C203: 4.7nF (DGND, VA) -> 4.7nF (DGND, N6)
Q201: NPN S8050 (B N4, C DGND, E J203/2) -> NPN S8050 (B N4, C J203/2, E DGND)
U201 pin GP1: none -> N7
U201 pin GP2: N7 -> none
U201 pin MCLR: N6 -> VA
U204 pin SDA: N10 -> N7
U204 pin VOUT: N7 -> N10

---

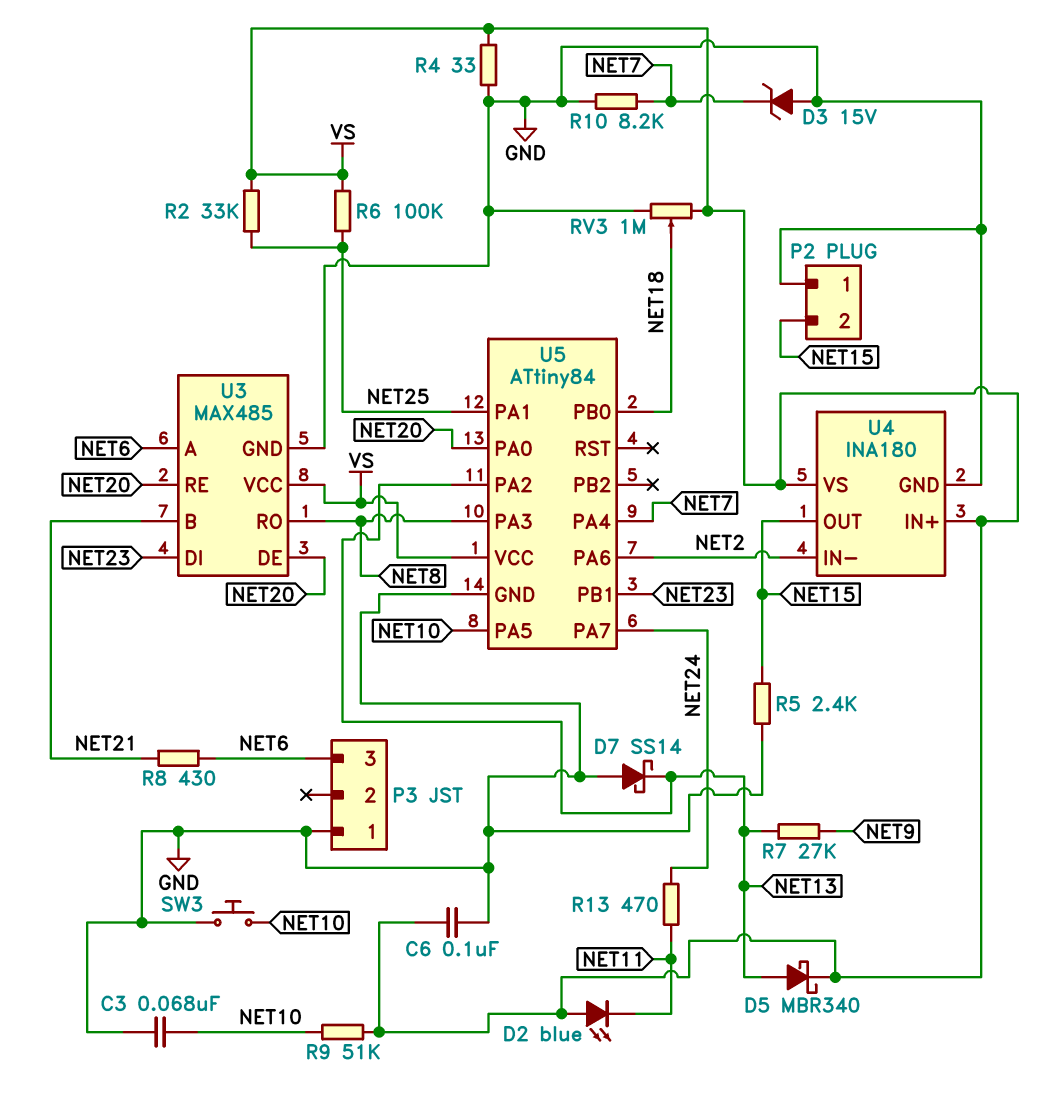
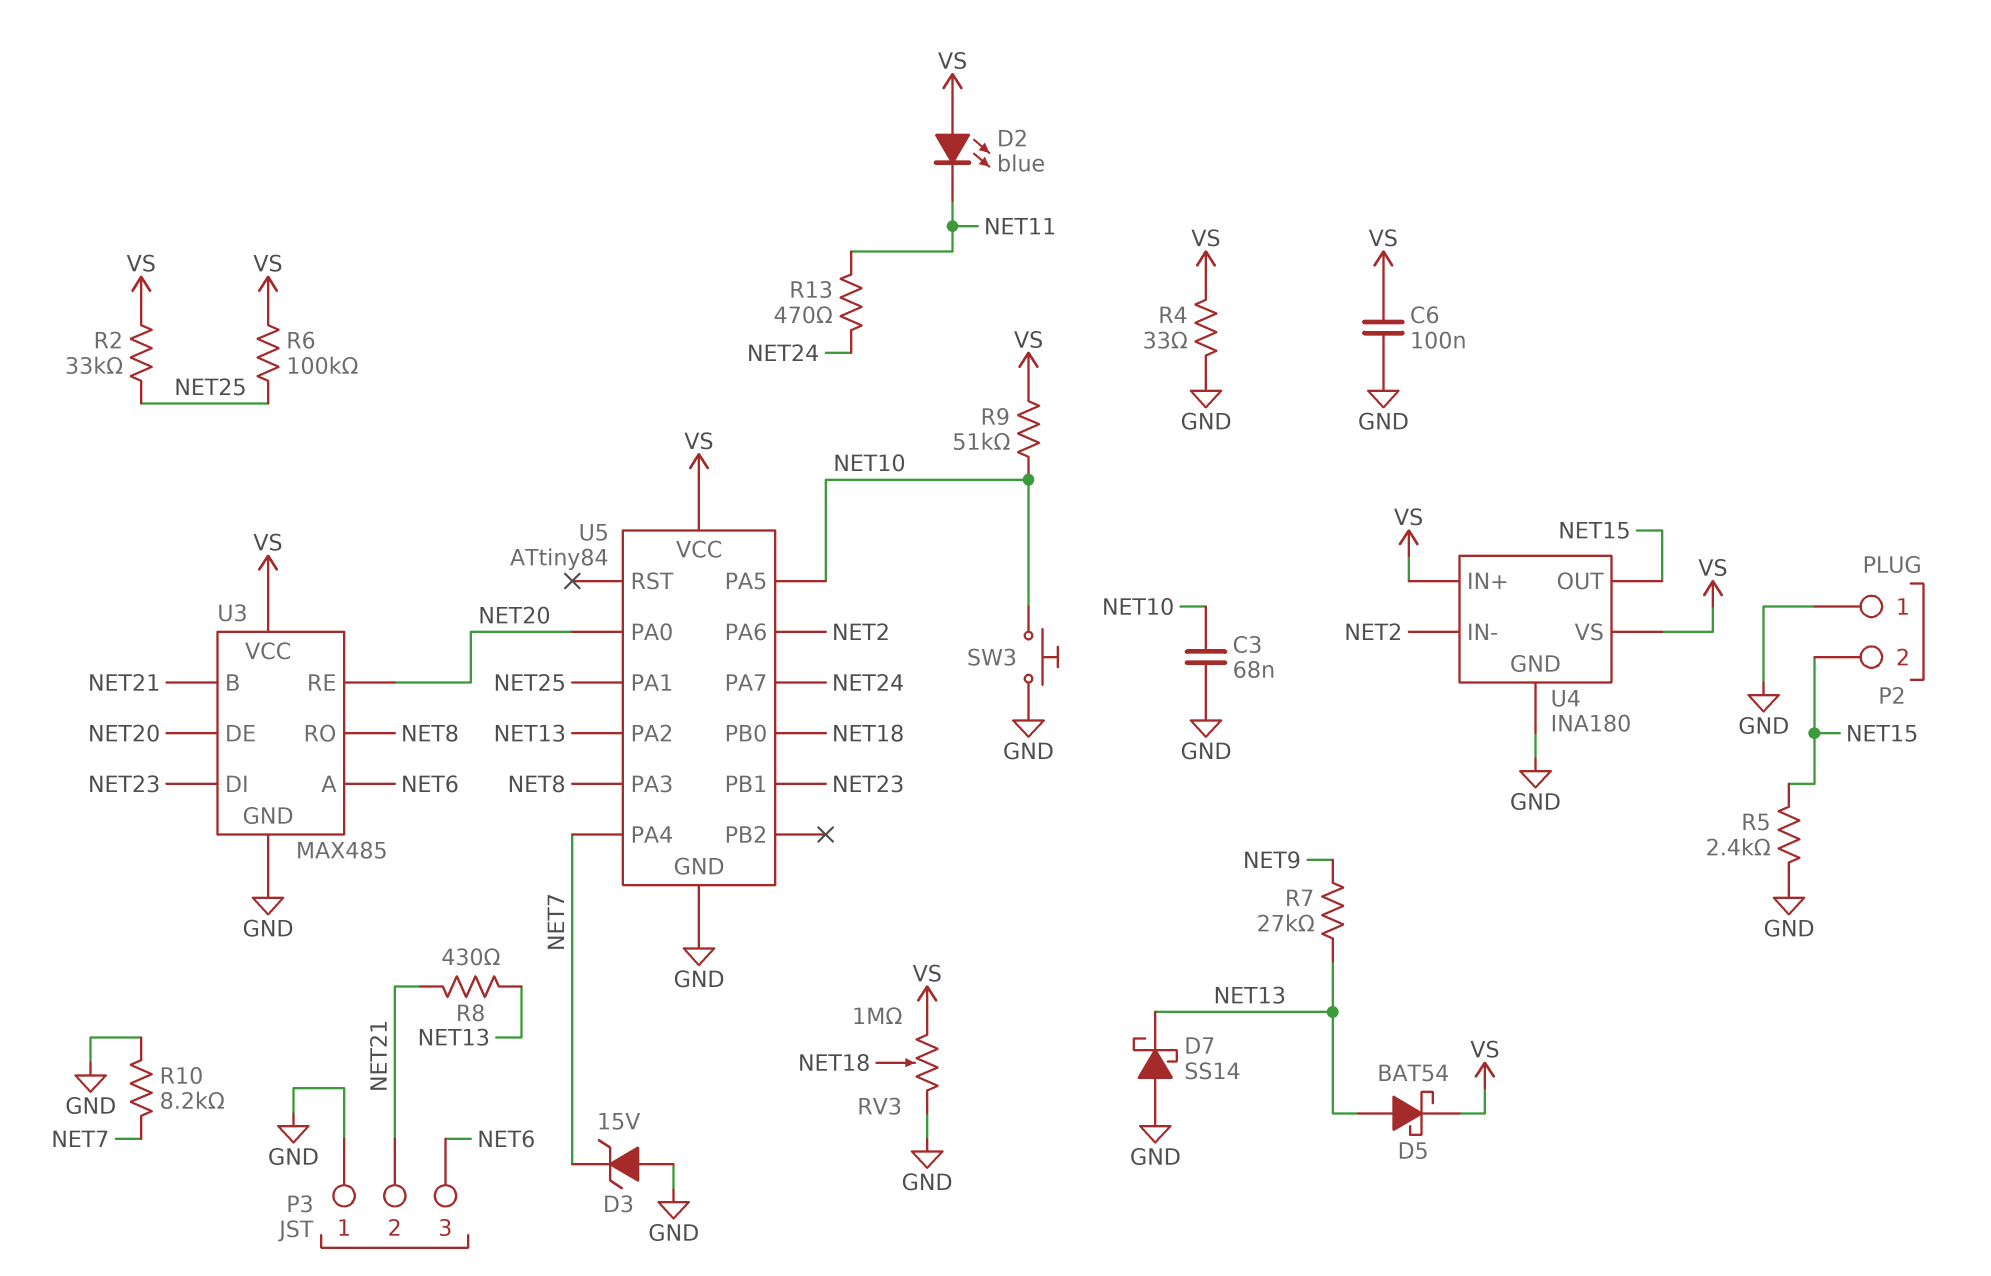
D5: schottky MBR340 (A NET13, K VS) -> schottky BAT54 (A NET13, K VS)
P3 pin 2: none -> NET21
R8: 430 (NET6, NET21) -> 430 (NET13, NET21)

* * *

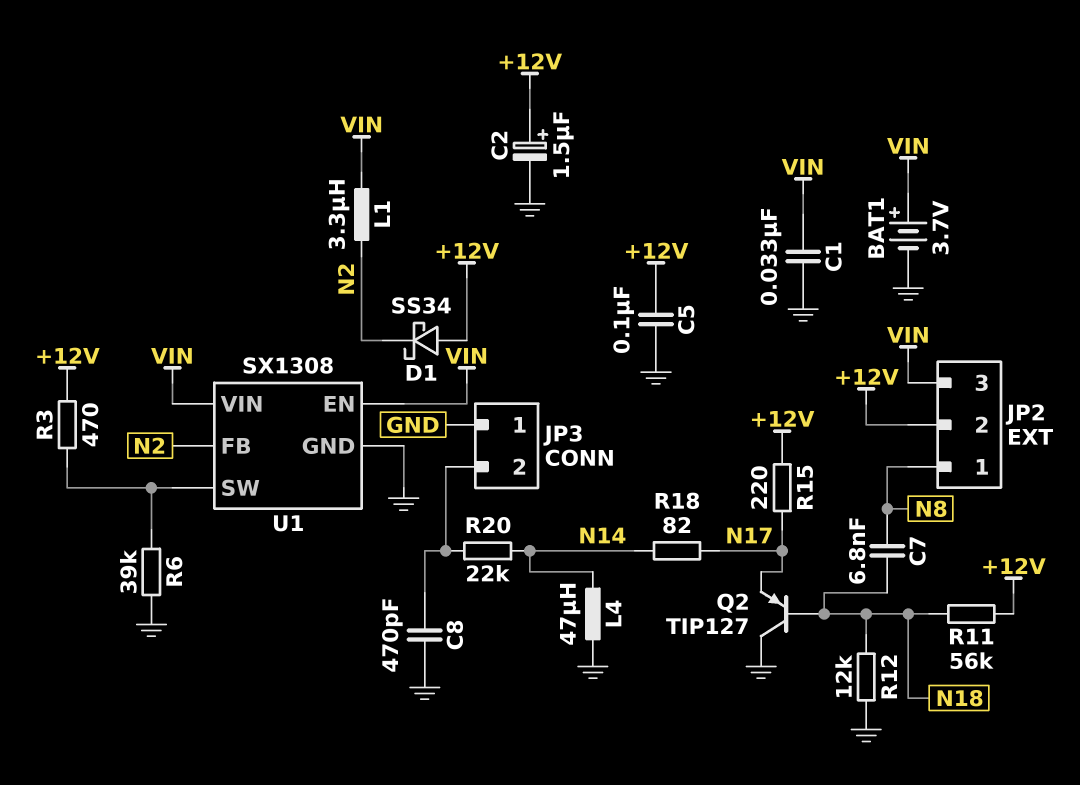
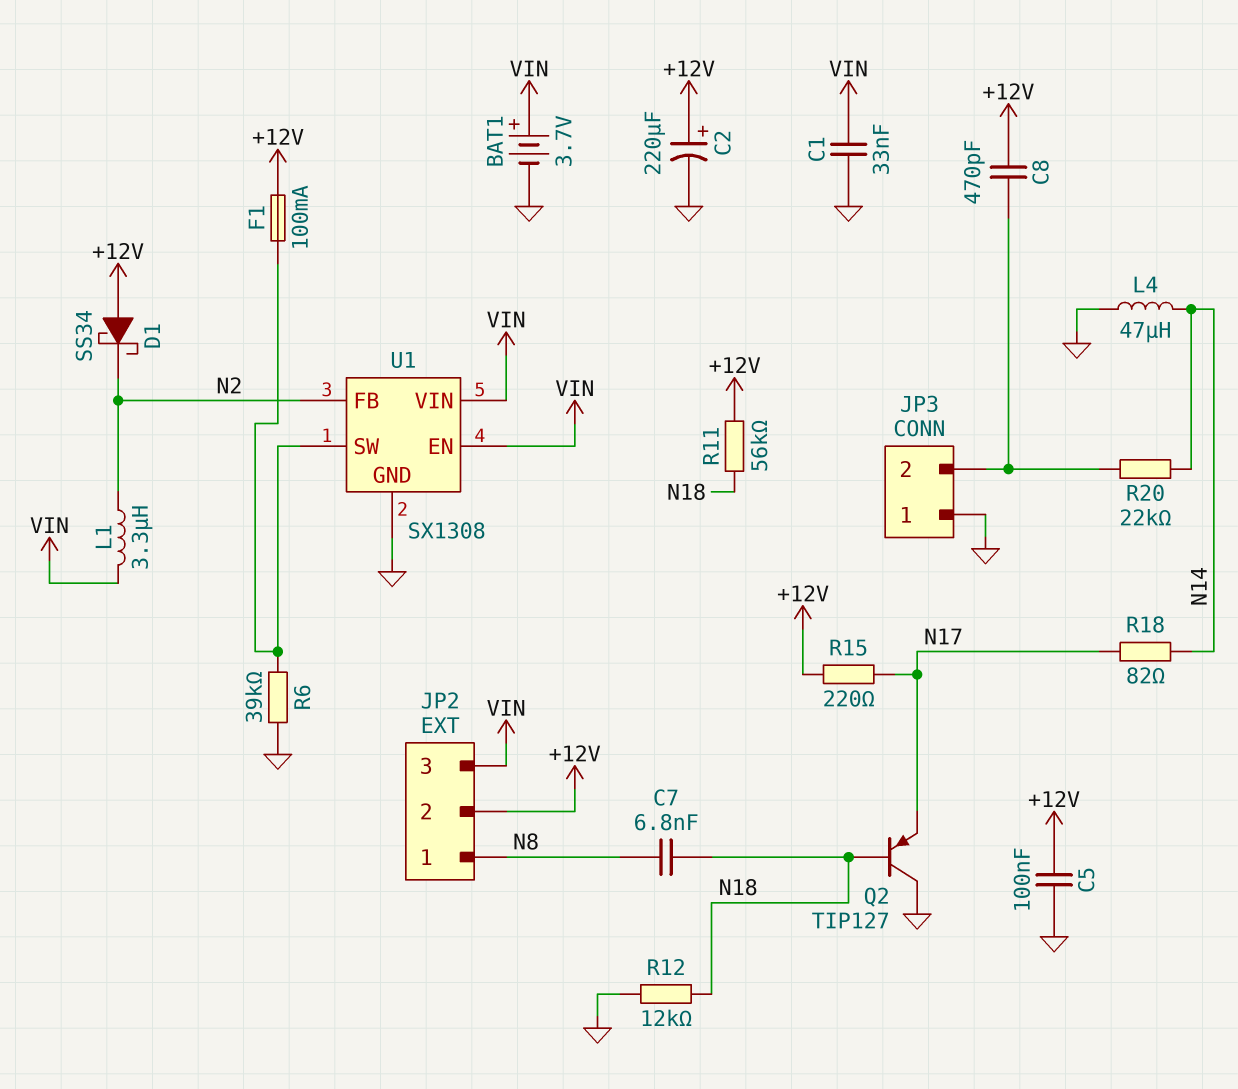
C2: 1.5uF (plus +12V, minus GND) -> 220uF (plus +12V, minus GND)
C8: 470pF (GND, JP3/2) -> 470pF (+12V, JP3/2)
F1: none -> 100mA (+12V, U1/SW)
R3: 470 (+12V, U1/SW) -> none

WHAT IS BEING ASKED:
Every line in the data above that includes the word "DGND" should be copied.

YOUR SOLUTION:
C203: 4.7nF (DGND, VA) -> 4.7nF (DGND, N6)
Q201: NPN S8050 (B N4, C DGND, E J203/2) -> NPN S8050 (B N4, C J203/2, E DGND)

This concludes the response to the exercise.